**YOUR OBJECTIVE:**
Report the count of lines holding "yellow" in the records, with no other words.

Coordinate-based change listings

-- Opening Marker --

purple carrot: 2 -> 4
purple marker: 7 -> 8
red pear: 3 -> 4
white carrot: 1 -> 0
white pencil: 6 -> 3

-- Closing Marker --
-- Opening Marker --

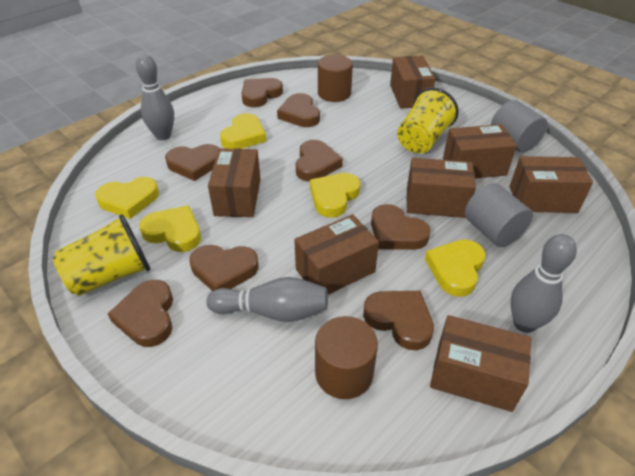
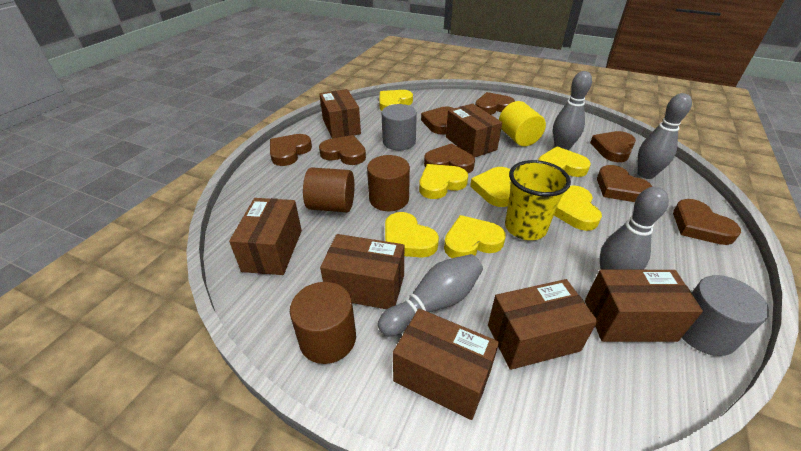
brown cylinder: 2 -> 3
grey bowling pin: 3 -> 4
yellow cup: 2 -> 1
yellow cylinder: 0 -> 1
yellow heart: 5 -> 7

-- Closing Marker --

**ANSWER SPACE:**
3